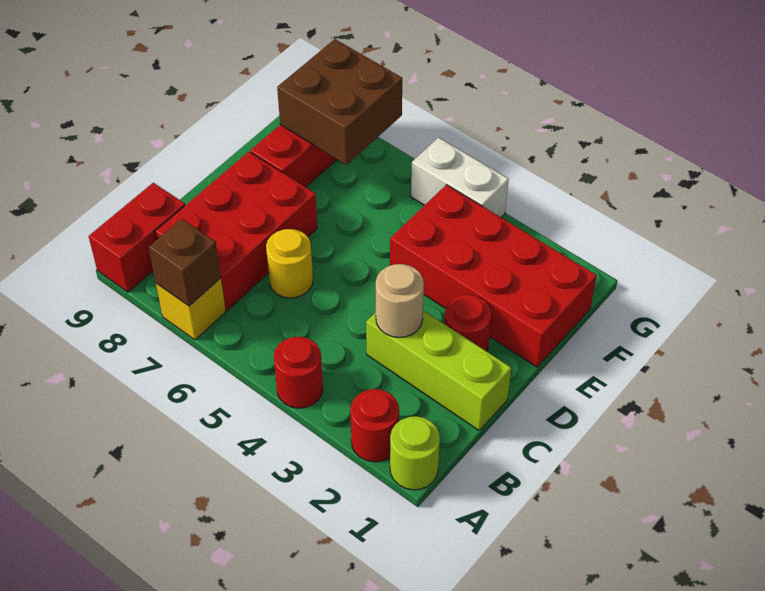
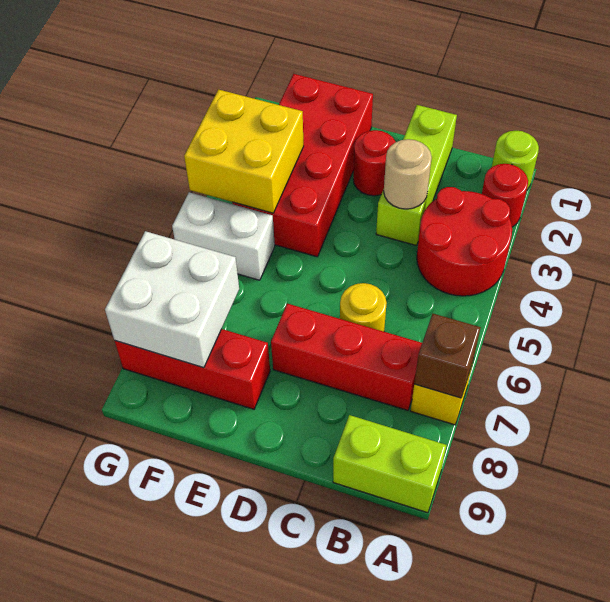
red round brick A4 level 1 -> red round brick A3:B4 level 1
red brick A9:B9 level 1 -> lime brick A9:B9 level 1
red brick B7:D8 level 1 -> red brick B7:D7 level 1
none -> yellow brick F3:G4 level 2
brown brick F7:G8 level 2 -> white brick F7:G8 level 2
white brick G4:G5 level 1 -> white brick F5:G5 level 1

---*---

WHAT YOU WILL DO: What is needed is a word-for-word copy of the records above, excluding pictures.

RESPONSE BELOW:
red round brick A4 level 1 -> red round brick A3:B4 level 1
red brick A9:B9 level 1 -> lime brick A9:B9 level 1
red brick B7:D8 level 1 -> red brick B7:D7 level 1
none -> yellow brick F3:G4 level 2
brown brick F7:G8 level 2 -> white brick F7:G8 level 2
white brick G4:G5 level 1 -> white brick F5:G5 level 1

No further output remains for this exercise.